# [What you will do]
Arrange every line in the records below as a numbered list, omitting blank lines, and leave the pictures out of your answer.

# [Data shown]

## BEGIN

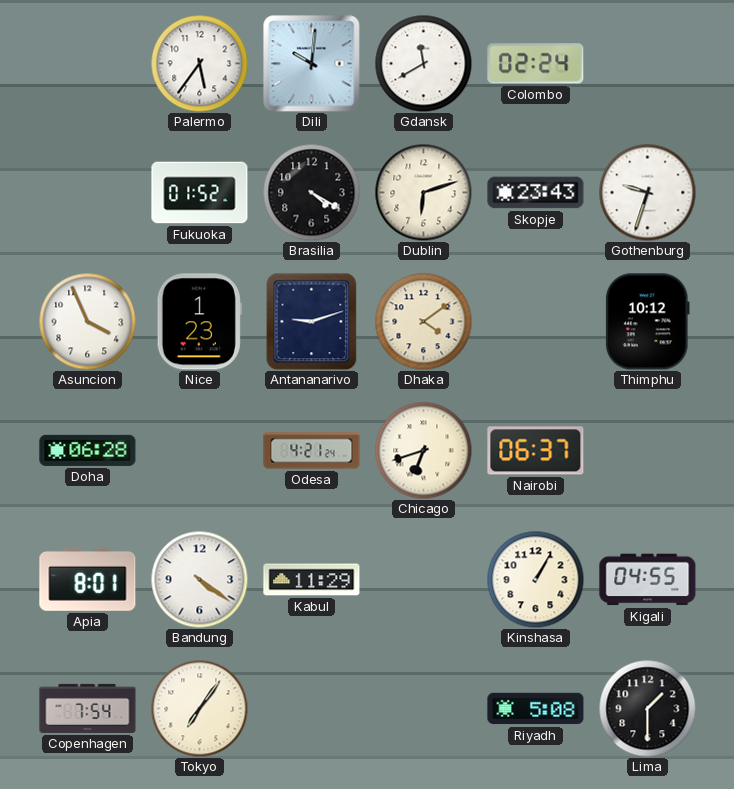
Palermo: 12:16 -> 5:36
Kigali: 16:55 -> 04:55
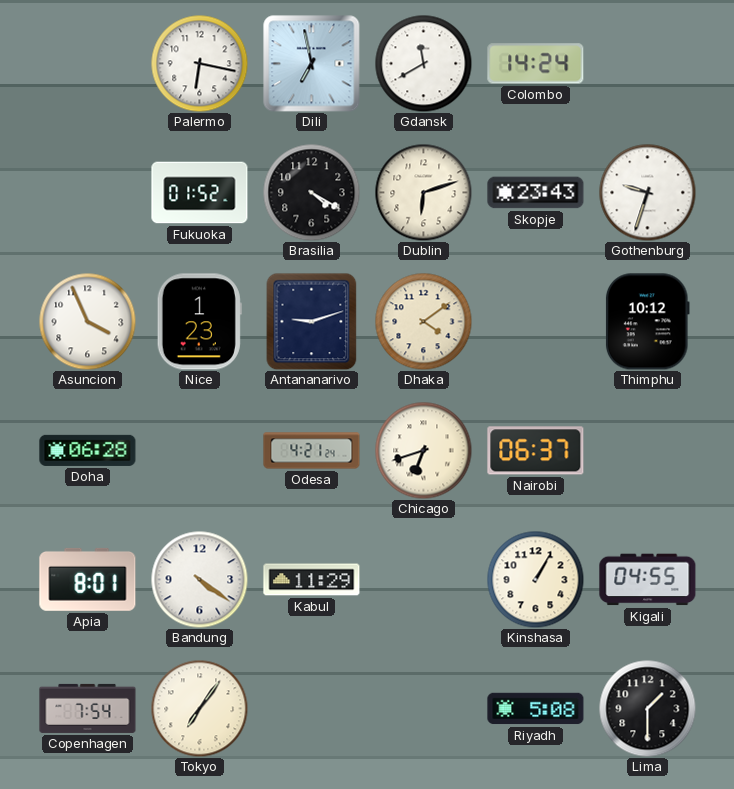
Palermo: 5:36 -> 6:17
Dili: 10:01 -> 6:58
Colombo: 02:24 -> 14:24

## END

# [Answer to this exercise]
1. Palermo: 12:16 -> 5:36
2. Kigali: 16:55 -> 04:55
3. Palermo: 5:36 -> 6:17
4. Dili: 10:01 -> 6:58
5. Colombo: 02:24 -> 14:24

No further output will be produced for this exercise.